What is needed >>
Using the records below, output the stretch that opens with the line containing "blue car: 2 -> 3" and closes with the line containing "brown cutting board: 4 -> 1", exactly and including both lines, with nothing more.

Information given START

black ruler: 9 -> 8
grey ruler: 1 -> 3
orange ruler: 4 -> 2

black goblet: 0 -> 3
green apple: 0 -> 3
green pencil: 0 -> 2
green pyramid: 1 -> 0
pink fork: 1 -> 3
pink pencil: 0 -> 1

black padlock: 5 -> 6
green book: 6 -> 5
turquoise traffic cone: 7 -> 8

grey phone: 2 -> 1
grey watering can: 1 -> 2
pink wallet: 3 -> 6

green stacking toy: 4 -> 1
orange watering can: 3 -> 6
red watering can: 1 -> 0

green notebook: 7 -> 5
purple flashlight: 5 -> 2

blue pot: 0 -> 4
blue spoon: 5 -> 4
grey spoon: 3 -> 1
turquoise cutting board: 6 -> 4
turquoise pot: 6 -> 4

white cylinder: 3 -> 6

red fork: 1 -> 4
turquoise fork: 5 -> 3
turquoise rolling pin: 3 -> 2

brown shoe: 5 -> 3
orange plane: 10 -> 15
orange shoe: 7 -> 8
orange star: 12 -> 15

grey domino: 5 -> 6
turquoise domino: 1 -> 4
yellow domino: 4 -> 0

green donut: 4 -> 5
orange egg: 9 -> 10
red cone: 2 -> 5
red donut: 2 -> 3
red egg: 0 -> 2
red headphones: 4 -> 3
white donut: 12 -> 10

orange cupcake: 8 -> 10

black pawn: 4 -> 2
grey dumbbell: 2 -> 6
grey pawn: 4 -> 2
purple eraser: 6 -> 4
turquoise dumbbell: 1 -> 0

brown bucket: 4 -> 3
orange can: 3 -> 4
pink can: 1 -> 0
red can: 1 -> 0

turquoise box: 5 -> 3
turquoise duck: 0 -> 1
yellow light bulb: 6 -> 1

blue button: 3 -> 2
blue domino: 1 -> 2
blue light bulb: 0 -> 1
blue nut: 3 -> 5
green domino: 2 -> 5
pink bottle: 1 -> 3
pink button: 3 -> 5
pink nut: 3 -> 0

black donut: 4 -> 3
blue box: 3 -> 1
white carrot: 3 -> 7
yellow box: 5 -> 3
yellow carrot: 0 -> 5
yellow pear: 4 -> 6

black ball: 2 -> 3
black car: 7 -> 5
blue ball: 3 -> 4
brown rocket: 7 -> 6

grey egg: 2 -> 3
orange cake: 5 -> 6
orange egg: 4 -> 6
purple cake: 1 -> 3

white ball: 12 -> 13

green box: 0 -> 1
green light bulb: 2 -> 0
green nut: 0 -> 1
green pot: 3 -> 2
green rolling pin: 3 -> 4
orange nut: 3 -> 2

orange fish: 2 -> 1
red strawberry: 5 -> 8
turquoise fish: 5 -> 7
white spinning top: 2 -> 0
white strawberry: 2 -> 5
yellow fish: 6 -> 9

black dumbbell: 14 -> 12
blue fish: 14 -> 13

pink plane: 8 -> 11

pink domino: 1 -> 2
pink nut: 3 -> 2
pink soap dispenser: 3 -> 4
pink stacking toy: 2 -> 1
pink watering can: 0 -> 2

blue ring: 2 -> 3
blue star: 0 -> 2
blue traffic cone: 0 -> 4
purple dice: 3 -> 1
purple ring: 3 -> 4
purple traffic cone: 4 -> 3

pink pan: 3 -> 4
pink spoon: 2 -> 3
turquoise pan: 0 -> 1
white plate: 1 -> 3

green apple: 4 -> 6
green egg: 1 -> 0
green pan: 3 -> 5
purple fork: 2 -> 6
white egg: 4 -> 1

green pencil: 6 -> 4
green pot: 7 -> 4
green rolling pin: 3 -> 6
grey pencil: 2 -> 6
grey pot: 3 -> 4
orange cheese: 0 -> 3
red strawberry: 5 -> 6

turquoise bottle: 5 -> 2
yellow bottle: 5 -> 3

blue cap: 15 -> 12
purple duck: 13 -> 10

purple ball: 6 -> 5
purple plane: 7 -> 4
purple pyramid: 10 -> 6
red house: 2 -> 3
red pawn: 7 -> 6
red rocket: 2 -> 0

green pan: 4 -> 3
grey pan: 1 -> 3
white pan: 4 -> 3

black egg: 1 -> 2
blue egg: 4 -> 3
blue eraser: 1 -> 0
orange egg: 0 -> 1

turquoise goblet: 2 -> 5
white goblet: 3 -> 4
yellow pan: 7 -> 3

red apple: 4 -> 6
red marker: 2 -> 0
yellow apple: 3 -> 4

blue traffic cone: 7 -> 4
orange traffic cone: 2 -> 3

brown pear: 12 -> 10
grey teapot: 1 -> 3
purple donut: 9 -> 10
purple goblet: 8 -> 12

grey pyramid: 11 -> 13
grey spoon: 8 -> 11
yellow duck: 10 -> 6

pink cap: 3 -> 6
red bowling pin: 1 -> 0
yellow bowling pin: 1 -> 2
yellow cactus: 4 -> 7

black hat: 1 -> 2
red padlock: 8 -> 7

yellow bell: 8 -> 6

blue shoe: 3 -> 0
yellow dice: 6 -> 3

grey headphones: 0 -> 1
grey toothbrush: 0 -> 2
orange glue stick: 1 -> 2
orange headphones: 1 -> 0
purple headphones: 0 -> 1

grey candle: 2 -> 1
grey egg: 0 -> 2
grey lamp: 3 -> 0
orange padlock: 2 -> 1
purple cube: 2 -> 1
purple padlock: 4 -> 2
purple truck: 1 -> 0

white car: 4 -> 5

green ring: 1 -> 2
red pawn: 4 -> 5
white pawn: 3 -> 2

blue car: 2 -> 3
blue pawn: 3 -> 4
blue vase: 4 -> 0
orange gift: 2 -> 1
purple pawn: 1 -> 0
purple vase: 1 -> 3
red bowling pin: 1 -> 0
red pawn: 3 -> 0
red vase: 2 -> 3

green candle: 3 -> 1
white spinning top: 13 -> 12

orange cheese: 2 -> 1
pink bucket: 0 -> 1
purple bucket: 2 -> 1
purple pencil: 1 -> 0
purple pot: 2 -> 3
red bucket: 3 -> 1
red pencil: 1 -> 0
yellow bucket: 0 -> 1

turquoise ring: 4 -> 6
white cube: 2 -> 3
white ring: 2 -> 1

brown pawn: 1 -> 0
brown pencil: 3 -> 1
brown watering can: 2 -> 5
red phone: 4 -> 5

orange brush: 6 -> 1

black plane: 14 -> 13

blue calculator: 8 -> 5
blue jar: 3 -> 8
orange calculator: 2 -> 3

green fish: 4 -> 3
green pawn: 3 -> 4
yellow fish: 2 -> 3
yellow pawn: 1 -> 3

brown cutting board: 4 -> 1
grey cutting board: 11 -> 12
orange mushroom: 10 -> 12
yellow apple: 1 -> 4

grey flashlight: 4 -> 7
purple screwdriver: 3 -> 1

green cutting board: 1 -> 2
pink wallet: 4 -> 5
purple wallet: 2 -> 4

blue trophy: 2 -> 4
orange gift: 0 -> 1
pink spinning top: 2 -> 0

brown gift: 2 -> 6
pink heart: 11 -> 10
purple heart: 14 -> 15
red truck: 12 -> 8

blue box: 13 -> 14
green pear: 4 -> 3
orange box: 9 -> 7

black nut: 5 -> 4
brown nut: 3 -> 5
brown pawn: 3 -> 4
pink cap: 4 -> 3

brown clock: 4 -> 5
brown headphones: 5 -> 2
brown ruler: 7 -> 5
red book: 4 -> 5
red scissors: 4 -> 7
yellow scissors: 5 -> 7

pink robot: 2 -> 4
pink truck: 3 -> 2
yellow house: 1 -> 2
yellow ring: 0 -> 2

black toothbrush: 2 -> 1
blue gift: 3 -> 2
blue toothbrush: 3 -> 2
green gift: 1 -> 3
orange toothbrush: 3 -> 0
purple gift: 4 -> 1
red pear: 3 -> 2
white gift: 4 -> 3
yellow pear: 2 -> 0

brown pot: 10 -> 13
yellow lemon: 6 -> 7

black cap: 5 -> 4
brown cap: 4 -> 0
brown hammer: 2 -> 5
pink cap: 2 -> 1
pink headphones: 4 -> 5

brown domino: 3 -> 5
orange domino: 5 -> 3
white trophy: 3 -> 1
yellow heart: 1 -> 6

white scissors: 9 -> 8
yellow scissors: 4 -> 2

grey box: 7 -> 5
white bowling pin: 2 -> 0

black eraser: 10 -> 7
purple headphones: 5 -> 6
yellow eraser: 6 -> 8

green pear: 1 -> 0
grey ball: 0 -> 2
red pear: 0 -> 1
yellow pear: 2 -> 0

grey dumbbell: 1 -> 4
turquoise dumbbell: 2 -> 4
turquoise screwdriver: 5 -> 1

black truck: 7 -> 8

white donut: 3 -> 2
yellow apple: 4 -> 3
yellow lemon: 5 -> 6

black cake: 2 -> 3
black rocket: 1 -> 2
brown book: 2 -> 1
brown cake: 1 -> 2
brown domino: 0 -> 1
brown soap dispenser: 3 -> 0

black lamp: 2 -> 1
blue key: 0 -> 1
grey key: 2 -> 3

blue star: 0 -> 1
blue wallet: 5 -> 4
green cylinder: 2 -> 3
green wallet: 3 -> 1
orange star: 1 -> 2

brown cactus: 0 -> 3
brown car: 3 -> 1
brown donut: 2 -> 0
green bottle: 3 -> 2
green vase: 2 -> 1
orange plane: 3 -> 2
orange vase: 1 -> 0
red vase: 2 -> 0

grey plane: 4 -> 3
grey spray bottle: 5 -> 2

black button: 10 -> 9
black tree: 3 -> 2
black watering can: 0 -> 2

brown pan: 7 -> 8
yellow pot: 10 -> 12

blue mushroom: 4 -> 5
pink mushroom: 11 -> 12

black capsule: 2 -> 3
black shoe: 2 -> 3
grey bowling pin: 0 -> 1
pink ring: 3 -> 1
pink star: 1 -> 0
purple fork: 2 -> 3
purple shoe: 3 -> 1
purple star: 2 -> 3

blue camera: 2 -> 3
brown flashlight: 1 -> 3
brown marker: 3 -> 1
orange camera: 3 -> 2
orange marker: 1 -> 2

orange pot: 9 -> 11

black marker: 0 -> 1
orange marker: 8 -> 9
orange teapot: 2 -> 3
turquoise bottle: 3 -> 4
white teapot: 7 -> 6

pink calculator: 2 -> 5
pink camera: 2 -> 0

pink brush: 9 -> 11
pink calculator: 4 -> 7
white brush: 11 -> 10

Information given END

Written reply >>
blue car: 2 -> 3
blue pawn: 3 -> 4
blue vase: 4 -> 0
orange gift: 2 -> 1
purple pawn: 1 -> 0
purple vase: 1 -> 3
red bowling pin: 1 -> 0
red pawn: 3 -> 0
red vase: 2 -> 3

green candle: 3 -> 1
white spinning top: 13 -> 12

orange cheese: 2 -> 1
pink bucket: 0 -> 1
purple bucket: 2 -> 1
purple pencil: 1 -> 0
purple pot: 2 -> 3
red bucket: 3 -> 1
red pencil: 1 -> 0
yellow bucket: 0 -> 1

turquoise ring: 4 -> 6
white cube: 2 -> 3
white ring: 2 -> 1

brown pawn: 1 -> 0
brown pencil: 3 -> 1
brown watering can: 2 -> 5
red phone: 4 -> 5

orange brush: 6 -> 1

black plane: 14 -> 13

blue calculator: 8 -> 5
blue jar: 3 -> 8
orange calculator: 2 -> 3

green fish: 4 -> 3
green pawn: 3 -> 4
yellow fish: 2 -> 3
yellow pawn: 1 -> 3

brown cutting board: 4 -> 1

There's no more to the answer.